The task: Reproduce the line containing "(793, 330) = (345, 204): purple" and every line after it through the end of the records. Include nothing else.

★ ★ ★ ★ ★

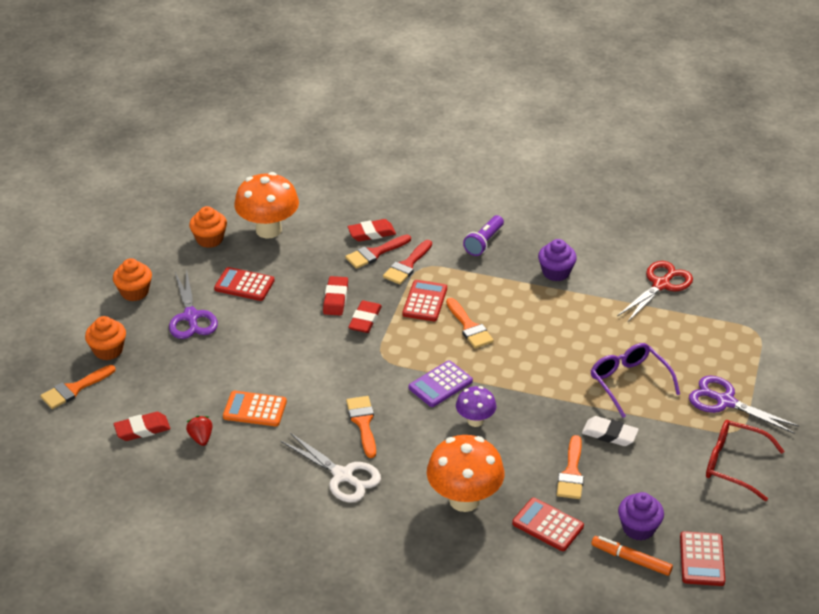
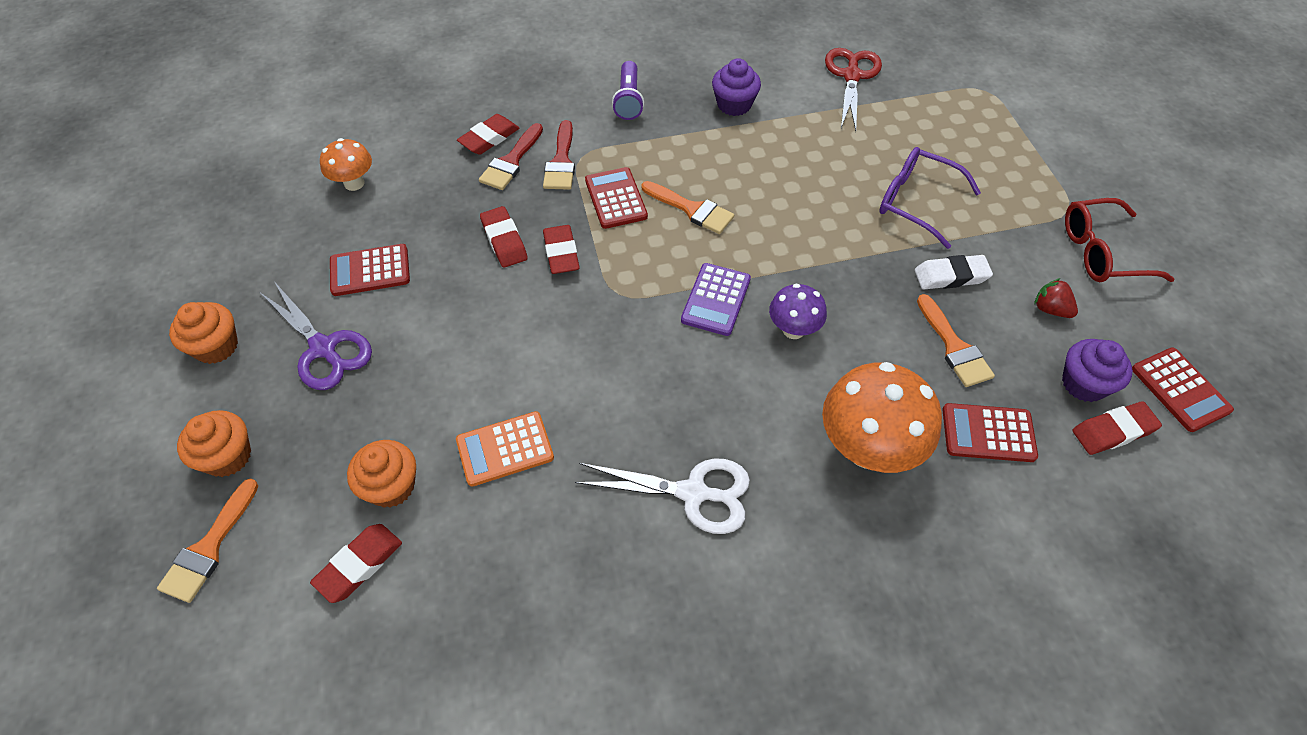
camera: 30 degrees left, 15 degrees up
(201, 438) = (457, 534): red strawberry -> red strawberry (1050, 309)
(209, 239) = (281, 226): orange cupcake -> orange cupcake (391, 486)
(268, 230) = (354, 183): orange mushroom -> orange mushroom, size x0.55
(363, 423) = (662, 399): orange brush -> none
(631, 559) = (1113, 431): orange marker -> red eraser
(725, 401) = (1027, 181): purple scissors -> none

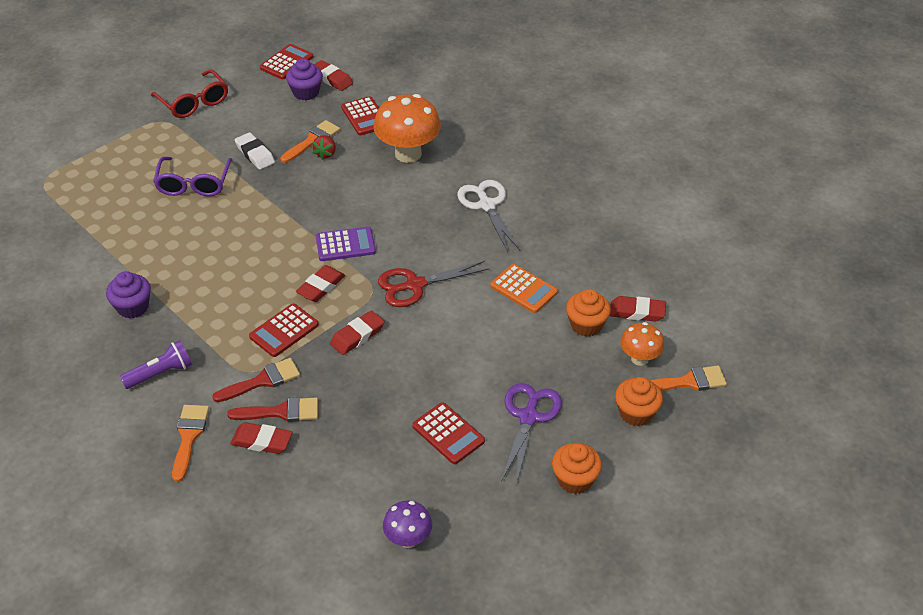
camera: 120 degrees left, 10 degrees down
(354, 183) = (370, 502): orange mushroom -> orange mushroom (639, 359)
(504, 240) = (367, 372): red eraser -> red eraser (321, 287)
(692, 209) = (269, 286): orange brush -> orange brush (189, 437)
(793, 330) = (345, 204): purple mushroom -> purple mushroom (408, 539)
(851, 76) = (59, 253): red scissors -> red scissors (415, 285)
(1050, 309) = (257, 112): red strawberry -> red strawberry (325, 154)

★ ★ ★ ★ ★

Solution to the problem:
(793, 330) = (345, 204): purple mushroom -> purple mushroom (408, 539)
(851, 76) = (59, 253): red scissors -> red scissors (415, 285)
(1050, 309) = (257, 112): red strawberry -> red strawberry (325, 154)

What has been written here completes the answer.